§ STORED RECORDS
******
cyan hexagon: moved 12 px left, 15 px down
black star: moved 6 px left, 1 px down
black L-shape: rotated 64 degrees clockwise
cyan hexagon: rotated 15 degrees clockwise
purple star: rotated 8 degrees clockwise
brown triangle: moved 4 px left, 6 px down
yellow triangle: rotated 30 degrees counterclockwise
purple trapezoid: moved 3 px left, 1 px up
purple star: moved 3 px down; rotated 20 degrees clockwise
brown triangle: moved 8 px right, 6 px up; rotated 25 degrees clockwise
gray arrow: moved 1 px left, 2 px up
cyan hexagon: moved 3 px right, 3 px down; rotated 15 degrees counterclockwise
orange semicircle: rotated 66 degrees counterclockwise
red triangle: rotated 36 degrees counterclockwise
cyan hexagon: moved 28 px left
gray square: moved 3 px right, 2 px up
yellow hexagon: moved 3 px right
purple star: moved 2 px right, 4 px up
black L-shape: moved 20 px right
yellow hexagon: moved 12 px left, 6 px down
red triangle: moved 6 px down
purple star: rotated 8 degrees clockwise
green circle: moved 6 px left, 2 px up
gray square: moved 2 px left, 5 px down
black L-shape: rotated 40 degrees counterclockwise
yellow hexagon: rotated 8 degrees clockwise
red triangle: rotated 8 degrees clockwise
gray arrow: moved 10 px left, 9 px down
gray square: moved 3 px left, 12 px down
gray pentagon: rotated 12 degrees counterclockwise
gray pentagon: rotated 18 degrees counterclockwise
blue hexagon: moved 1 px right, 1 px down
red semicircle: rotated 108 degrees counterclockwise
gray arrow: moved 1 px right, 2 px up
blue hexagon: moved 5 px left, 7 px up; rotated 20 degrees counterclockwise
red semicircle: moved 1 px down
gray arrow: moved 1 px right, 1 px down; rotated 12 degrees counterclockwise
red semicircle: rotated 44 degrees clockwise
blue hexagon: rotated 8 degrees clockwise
******
§ WHAT TO DO
Repeat every item above word for word, in the same order and one line at a time.

§ SOLUTION TO THE PROBLEM
cyan hexagon: moved 12 px left, 15 px down
black star: moved 6 px left, 1 px down
black L-shape: rotated 64 degrees clockwise
cyan hexagon: rotated 15 degrees clockwise
purple star: rotated 8 degrees clockwise
brown triangle: moved 4 px left, 6 px down
yellow triangle: rotated 30 degrees counterclockwise
purple trapezoid: moved 3 px left, 1 px up
purple star: moved 3 px down; rotated 20 degrees clockwise
brown triangle: moved 8 px right, 6 px up; rotated 25 degrees clockwise
gray arrow: moved 1 px left, 2 px up
cyan hexagon: moved 3 px right, 3 px down; rotated 15 degrees counterclockwise
orange semicircle: rotated 66 degrees counterclockwise
red triangle: rotated 36 degrees counterclockwise
cyan hexagon: moved 28 px left
gray square: moved 3 px right, 2 px up
yellow hexagon: moved 3 px right
purple star: moved 2 px right, 4 px up
black L-shape: moved 20 px right
yellow hexagon: moved 12 px left, 6 px down
red triangle: moved 6 px down
purple star: rotated 8 degrees clockwise
green circle: moved 6 px left, 2 px up
gray square: moved 2 px left, 5 px down
black L-shape: rotated 40 degrees counterclockwise
yellow hexagon: rotated 8 degrees clockwise
red triangle: rotated 8 degrees clockwise
gray arrow: moved 10 px left, 9 px down
gray square: moved 3 px left, 12 px down
gray pentagon: rotated 12 degrees counterclockwise
gray pentagon: rotated 18 degrees counterclockwise
blue hexagon: moved 1 px right, 1 px down
red semicircle: rotated 108 degrees counterclockwise
gray arrow: moved 1 px right, 2 px up
blue hexagon: moved 5 px left, 7 px up; rotated 20 degrees counterclockwise
red semicircle: moved 1 px down
gray arrow: moved 1 px right, 1 px down; rotated 12 degrees counterclockwise
red semicircle: rotated 44 degrees clockwise
blue hexagon: rotated 8 degrees clockwise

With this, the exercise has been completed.